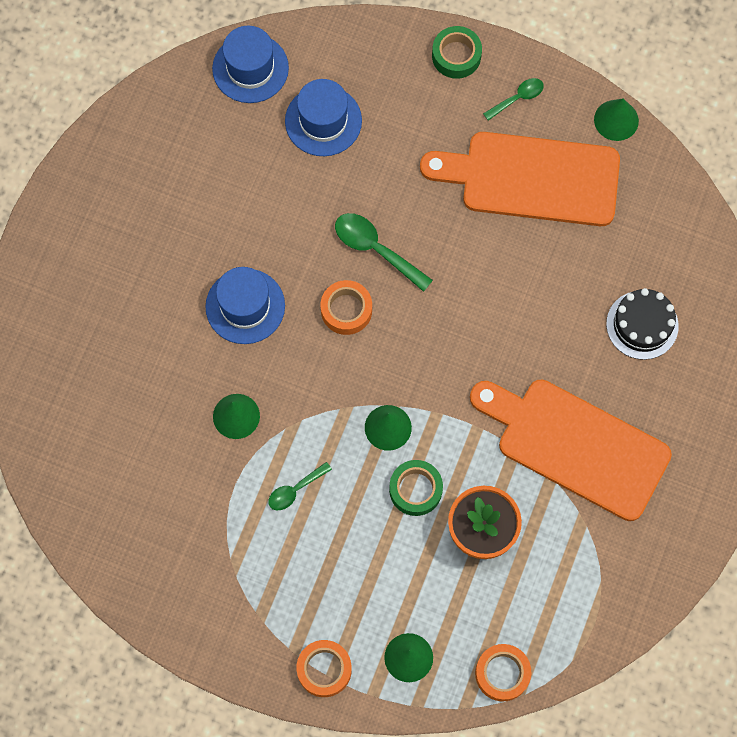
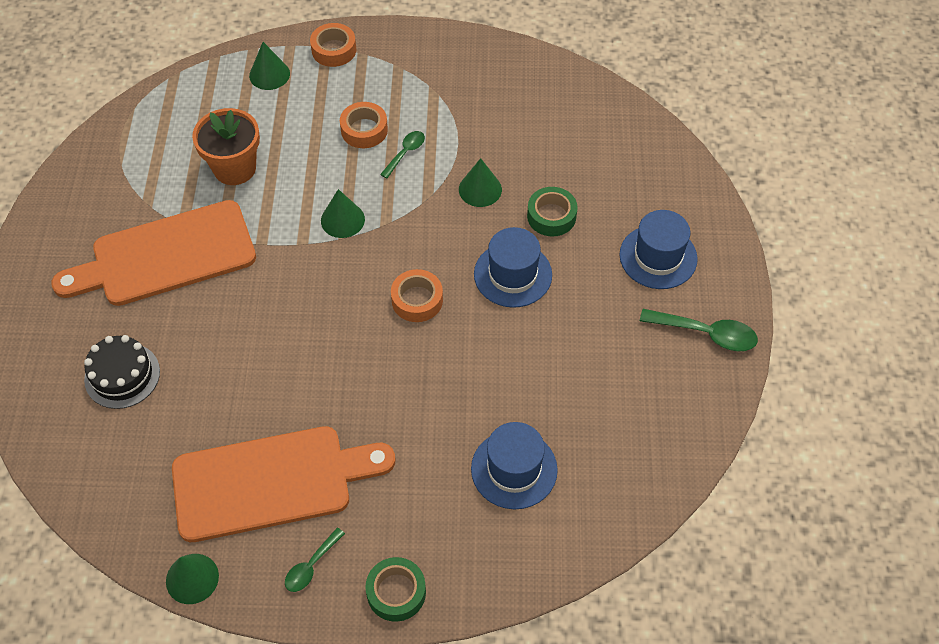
camera: 160 degrees right, 15 degrees down
(250, 68) = (616, 499): blue hat -> blue hat (658, 257)
(375, 249) = (410, 362): green spoon -> green spoon (706, 333)
(415, 489) = (302, 182): green tape -> green tape (551, 216)
(502, 673) = (190, 85): orange tape -> orange tape (364, 130)
(576, 445) = (166, 256): orange cutting board -> orange cutting board turned 150 degrees clockwise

^^^^

**What to produce**:
The expected output is the lines from the one holding "(375, 249) = (410, 362): green" through the last line of the data, exactly as they appear, with nothing before or after.

**Finished exercise**:
(375, 249) = (410, 362): green spoon -> green spoon (706, 333)
(415, 489) = (302, 182): green tape -> green tape (551, 216)
(502, 673) = (190, 85): orange tape -> orange tape (364, 130)
(576, 445) = (166, 256): orange cutting board -> orange cutting board turned 150 degrees clockwise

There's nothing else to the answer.